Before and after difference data
>>

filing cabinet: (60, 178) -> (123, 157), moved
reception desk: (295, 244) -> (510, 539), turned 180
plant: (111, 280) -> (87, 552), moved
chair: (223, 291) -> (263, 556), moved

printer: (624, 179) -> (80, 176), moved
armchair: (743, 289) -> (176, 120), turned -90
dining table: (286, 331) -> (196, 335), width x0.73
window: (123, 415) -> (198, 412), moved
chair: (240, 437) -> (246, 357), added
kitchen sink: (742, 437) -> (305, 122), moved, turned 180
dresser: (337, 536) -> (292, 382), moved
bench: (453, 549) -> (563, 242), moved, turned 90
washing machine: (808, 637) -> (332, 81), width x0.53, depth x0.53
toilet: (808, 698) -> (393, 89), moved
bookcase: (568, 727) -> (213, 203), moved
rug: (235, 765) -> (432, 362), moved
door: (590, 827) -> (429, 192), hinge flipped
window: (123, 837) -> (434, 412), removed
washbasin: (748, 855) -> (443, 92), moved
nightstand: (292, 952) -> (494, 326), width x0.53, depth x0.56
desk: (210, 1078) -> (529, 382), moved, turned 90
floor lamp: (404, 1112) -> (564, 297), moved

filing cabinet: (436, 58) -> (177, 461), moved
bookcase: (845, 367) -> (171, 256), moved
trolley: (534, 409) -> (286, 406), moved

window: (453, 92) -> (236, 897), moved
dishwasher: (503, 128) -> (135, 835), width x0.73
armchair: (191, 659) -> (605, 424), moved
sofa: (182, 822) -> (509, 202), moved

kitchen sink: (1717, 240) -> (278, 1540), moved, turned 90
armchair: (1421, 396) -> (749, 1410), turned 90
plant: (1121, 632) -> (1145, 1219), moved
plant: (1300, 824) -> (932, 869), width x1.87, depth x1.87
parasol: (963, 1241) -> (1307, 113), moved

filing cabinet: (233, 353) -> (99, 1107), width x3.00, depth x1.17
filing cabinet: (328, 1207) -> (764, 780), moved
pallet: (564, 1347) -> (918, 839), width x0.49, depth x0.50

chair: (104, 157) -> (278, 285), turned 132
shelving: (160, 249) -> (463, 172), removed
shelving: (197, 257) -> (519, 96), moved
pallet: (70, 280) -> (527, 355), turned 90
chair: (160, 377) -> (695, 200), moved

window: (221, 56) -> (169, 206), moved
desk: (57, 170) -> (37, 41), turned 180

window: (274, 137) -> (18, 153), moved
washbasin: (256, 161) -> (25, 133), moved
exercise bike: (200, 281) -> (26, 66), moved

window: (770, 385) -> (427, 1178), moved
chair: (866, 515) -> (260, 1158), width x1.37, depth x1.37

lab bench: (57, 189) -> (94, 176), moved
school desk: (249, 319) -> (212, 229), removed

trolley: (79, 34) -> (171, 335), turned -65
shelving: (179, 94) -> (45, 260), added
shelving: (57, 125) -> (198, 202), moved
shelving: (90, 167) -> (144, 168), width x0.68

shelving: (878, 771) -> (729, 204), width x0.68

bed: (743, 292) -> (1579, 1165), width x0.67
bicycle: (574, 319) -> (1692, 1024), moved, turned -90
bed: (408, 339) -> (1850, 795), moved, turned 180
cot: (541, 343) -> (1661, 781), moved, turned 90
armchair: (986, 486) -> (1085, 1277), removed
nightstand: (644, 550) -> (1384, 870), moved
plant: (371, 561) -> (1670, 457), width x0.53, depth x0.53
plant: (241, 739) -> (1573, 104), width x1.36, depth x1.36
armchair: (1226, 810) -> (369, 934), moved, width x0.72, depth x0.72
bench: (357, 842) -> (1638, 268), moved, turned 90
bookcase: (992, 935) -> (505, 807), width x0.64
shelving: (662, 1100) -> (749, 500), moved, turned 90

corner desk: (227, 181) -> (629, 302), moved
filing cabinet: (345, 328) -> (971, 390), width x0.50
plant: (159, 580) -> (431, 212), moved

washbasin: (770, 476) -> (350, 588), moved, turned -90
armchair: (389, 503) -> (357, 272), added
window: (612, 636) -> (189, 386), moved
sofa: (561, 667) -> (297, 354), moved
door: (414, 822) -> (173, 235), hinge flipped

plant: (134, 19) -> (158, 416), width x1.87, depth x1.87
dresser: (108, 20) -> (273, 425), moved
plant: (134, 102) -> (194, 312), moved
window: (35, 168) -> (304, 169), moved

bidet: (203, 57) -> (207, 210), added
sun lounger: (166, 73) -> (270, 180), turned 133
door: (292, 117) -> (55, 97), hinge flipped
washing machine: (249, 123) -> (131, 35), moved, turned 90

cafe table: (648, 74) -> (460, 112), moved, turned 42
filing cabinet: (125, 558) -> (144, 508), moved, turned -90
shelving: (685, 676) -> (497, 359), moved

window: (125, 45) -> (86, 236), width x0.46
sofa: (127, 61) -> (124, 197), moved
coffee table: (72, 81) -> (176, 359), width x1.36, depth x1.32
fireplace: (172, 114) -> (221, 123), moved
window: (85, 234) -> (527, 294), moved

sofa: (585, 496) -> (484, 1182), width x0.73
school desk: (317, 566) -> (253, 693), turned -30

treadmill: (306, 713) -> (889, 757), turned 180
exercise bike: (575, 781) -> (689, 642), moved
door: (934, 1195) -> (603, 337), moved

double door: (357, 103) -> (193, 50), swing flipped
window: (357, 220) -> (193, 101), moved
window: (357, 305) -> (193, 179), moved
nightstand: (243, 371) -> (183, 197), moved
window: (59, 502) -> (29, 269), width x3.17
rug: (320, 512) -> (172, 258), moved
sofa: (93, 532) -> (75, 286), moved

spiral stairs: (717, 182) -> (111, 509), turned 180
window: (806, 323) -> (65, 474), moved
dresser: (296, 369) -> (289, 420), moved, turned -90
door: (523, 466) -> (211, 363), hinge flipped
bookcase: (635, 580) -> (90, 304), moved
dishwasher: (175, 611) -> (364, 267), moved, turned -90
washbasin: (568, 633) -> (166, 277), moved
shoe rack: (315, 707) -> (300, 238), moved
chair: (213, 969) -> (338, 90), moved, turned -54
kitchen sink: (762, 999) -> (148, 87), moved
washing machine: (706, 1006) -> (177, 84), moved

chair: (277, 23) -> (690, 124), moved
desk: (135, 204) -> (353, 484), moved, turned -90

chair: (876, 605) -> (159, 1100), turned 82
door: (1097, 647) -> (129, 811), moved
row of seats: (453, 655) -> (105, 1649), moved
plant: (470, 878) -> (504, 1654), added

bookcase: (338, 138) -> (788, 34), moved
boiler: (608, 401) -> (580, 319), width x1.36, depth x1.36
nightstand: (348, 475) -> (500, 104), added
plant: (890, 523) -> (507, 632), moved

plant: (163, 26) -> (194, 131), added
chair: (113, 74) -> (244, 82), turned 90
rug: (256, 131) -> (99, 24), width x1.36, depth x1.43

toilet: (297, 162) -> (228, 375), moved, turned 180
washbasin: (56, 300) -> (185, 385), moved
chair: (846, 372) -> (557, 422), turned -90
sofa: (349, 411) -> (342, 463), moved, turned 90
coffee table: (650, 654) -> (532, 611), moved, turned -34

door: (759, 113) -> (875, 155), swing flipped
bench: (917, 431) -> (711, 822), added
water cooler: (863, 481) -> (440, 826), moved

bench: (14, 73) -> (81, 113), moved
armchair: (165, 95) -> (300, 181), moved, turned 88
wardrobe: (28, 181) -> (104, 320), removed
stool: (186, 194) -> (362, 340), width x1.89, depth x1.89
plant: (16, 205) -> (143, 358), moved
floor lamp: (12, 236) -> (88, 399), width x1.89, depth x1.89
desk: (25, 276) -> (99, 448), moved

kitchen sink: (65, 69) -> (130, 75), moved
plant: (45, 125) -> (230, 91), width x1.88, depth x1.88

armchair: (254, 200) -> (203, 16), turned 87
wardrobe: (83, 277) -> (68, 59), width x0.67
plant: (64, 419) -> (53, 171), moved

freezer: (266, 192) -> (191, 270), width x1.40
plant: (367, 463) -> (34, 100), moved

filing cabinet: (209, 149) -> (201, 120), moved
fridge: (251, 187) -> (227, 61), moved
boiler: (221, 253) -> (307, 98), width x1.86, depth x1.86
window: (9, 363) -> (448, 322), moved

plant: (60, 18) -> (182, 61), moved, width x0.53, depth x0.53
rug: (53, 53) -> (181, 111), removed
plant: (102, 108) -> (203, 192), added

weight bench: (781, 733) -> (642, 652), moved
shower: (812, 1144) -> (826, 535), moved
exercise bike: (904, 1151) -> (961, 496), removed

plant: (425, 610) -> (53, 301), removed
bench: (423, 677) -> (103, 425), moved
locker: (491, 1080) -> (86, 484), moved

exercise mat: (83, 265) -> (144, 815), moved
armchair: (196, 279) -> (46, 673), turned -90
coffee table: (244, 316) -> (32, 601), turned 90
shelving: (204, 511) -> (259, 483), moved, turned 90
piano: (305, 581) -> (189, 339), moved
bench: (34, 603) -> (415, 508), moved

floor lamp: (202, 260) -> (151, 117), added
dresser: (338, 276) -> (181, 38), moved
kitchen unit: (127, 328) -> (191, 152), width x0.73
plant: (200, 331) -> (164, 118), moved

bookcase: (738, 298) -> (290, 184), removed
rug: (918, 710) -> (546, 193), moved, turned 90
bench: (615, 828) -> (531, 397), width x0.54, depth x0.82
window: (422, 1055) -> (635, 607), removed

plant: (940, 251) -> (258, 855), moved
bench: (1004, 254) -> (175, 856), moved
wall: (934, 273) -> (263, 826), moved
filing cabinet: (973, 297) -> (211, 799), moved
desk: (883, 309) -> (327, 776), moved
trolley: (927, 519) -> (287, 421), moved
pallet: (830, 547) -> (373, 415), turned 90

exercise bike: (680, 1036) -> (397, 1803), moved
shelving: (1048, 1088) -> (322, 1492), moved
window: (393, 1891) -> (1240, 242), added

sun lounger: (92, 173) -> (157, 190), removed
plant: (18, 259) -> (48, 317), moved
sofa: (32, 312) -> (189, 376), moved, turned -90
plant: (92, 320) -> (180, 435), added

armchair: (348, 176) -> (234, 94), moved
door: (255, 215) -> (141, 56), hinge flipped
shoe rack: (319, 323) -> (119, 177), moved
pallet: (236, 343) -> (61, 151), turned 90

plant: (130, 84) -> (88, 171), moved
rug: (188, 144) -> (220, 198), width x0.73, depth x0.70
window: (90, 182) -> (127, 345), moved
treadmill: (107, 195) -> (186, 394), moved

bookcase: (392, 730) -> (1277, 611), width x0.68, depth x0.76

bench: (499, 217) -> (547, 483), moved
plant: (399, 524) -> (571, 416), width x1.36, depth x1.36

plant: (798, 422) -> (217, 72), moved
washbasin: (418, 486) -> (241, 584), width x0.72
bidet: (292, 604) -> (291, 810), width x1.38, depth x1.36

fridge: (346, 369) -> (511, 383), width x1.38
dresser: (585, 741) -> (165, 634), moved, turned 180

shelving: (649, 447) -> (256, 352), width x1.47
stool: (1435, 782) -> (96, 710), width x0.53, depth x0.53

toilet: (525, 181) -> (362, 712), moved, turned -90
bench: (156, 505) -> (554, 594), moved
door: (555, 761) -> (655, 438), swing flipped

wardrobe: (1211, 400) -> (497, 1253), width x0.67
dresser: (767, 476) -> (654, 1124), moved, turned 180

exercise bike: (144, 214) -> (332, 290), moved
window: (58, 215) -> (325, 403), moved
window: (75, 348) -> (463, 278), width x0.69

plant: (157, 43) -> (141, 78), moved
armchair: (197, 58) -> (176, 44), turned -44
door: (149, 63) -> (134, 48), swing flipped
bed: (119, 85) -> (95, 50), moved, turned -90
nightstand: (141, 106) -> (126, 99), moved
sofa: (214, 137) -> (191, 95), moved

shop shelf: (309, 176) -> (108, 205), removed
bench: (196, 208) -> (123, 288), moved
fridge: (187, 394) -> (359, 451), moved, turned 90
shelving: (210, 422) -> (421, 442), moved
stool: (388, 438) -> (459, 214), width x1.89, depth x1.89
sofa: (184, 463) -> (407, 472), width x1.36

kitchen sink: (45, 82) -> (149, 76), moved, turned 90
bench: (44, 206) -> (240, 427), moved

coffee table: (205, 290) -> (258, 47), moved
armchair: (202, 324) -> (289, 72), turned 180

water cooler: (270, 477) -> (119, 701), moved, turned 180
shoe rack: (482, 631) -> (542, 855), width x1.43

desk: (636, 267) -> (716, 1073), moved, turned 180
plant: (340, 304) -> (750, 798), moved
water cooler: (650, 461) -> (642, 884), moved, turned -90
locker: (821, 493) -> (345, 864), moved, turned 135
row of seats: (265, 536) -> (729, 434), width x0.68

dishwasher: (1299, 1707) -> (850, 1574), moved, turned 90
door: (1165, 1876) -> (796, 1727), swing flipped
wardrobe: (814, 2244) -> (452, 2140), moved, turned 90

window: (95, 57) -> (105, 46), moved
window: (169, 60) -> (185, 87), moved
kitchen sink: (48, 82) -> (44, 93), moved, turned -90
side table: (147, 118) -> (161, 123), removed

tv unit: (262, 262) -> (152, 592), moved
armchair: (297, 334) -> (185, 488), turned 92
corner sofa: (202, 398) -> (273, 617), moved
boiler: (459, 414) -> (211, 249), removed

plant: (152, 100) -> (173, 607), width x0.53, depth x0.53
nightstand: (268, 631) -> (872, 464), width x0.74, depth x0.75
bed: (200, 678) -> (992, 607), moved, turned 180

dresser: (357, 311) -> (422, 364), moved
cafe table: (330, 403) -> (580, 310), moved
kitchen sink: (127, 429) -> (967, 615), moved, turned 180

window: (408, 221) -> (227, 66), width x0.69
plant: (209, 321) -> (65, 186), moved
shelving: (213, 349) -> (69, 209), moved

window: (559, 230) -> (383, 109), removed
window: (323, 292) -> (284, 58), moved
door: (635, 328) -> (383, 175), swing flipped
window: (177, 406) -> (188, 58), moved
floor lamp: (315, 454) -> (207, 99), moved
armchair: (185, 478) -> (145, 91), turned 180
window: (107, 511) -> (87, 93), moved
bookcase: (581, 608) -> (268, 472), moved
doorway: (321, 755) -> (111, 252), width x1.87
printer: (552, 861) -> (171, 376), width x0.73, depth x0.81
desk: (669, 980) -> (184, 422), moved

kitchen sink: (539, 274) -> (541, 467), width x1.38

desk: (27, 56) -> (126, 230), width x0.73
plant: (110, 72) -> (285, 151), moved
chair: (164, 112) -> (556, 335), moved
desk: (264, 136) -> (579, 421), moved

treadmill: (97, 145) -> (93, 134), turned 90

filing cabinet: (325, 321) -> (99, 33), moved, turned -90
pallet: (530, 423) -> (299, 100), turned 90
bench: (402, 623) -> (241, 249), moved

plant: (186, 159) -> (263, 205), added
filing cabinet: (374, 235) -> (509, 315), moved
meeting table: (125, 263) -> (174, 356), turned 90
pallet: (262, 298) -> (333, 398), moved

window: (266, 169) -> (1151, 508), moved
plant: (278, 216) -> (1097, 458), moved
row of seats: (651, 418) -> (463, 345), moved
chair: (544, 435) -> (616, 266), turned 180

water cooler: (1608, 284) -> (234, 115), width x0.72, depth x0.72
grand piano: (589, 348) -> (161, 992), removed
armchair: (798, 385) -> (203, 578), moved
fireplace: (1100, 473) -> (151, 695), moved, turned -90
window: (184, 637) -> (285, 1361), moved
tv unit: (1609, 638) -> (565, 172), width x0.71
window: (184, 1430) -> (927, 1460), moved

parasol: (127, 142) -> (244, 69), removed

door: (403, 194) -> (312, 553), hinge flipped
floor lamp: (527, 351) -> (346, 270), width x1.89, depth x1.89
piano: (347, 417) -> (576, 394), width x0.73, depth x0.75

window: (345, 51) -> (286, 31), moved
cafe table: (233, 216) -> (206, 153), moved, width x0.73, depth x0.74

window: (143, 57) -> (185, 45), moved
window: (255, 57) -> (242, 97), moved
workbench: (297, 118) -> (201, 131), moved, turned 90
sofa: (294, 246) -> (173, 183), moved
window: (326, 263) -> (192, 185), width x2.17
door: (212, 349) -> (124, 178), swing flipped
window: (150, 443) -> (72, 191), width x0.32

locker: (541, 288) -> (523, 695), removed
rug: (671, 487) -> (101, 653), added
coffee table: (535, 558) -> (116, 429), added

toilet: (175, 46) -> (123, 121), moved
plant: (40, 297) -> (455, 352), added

<<

Exercise: Look above for the line with "exercise bike: (575, 781)" and the line with "chair: (277, 23) -> (690, 124), moved". Retype those two lines and every line between them exactly, adding nothing.

Response below:
exercise bike: (575, 781) -> (689, 642), moved
door: (934, 1195) -> (603, 337), moved

double door: (357, 103) -> (193, 50), swing flipped
window: (357, 220) -> (193, 101), moved
window: (357, 305) -> (193, 179), moved
nightstand: (243, 371) -> (183, 197), moved
window: (59, 502) -> (29, 269), width x3.17
rug: (320, 512) -> (172, 258), moved
sofa: (93, 532) -> (75, 286), moved

spiral stairs: (717, 182) -> (111, 509), turned 180
window: (806, 323) -> (65, 474), moved
dresser: (296, 369) -> (289, 420), moved, turned -90
door: (523, 466) -> (211, 363), hinge flipped
bookcase: (635, 580) -> (90, 304), moved
dishwasher: (175, 611) -> (364, 267), moved, turned -90
washbasin: (568, 633) -> (166, 277), moved
shoe rack: (315, 707) -> (300, 238), moved
chair: (213, 969) -> (338, 90), moved, turned -54
kitchen sink: (762, 999) -> (148, 87), moved
washing machine: (706, 1006) -> (177, 84), moved

chair: (277, 23) -> (690, 124), moved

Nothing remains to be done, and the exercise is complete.